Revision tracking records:
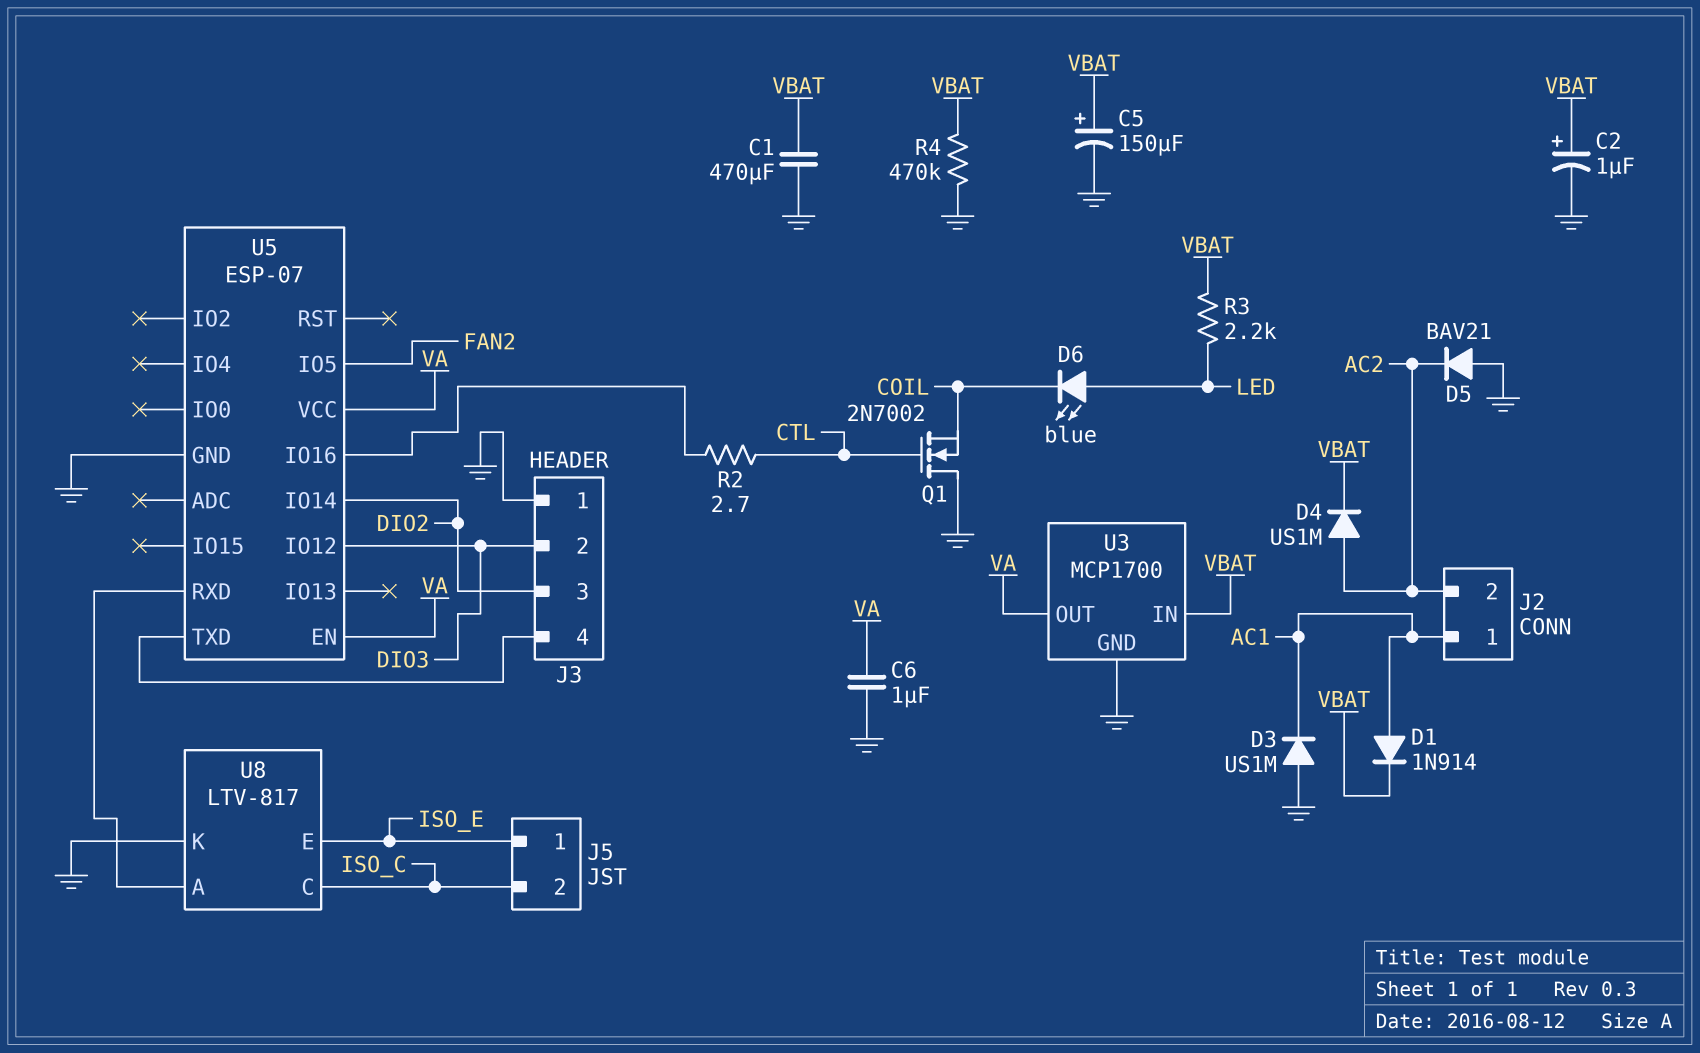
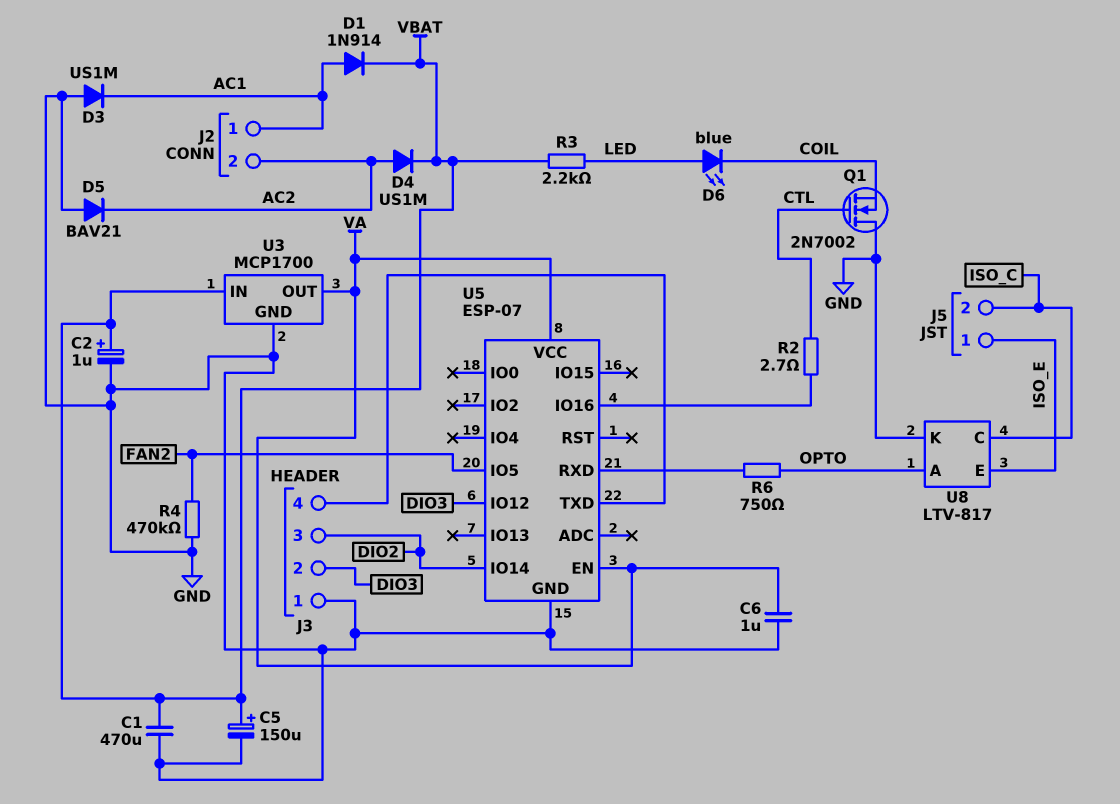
R4: 470k (GND, VBAT) -> 470k (FAN2, GND)
R6: none -> 750 (OPTO, U5/RXD)
U8 pin A: U5/RXD -> OPTO

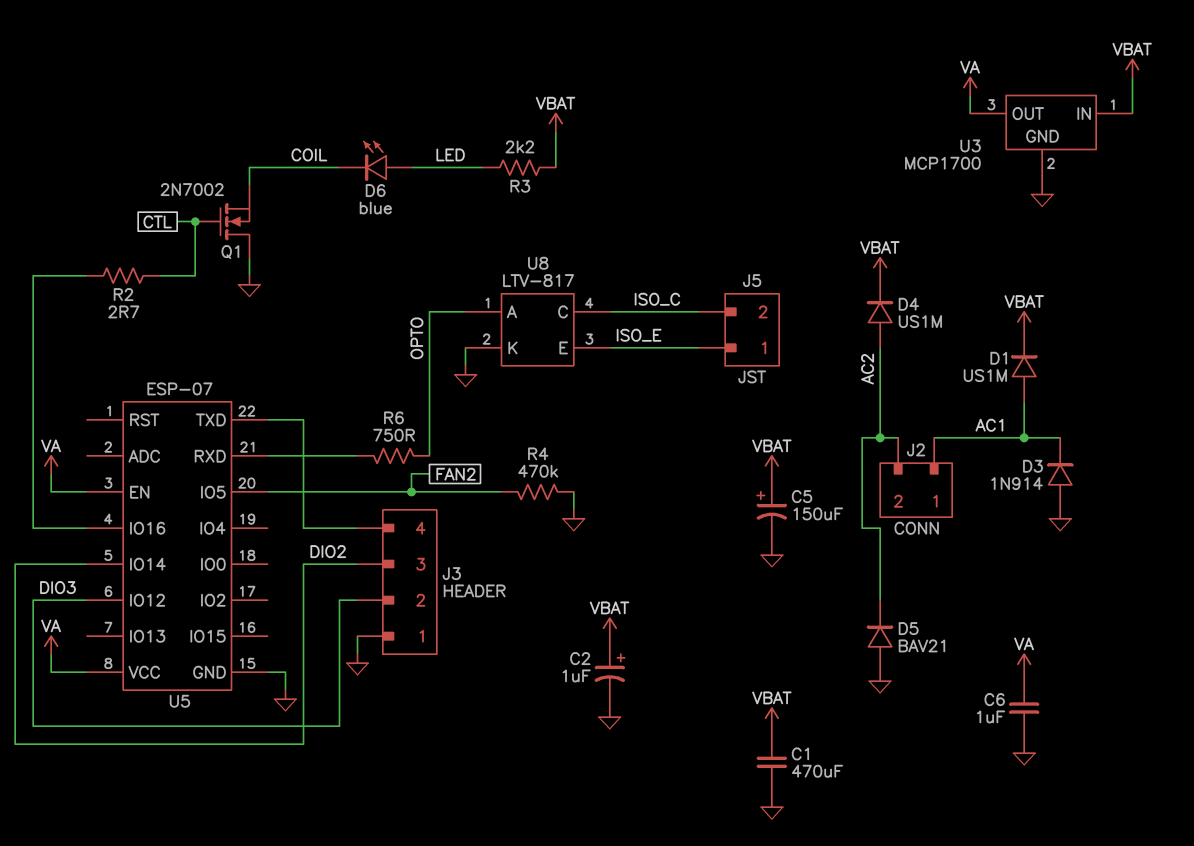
D1: diode 1N914 (A AC1, K VBAT) -> diode US1M (A AC1, K VBAT)
D3: diode US1M (A GND, K AC1) -> diode 1N914 (A GND, K AC1)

Work to complete ▸ Repeat, exactly and in full, every entry in the data, but not the pictures.

Written reply ▸
R4: 470k (GND, VBAT) -> 470k (FAN2, GND)
R6: none -> 750 (OPTO, U5/RXD)
U8 pin A: U5/RXD -> OPTO

D1: diode 1N914 (A AC1, K VBAT) -> diode US1M (A AC1, K VBAT)
D3: diode US1M (A GND, K AC1) -> diode 1N914 (A GND, K AC1)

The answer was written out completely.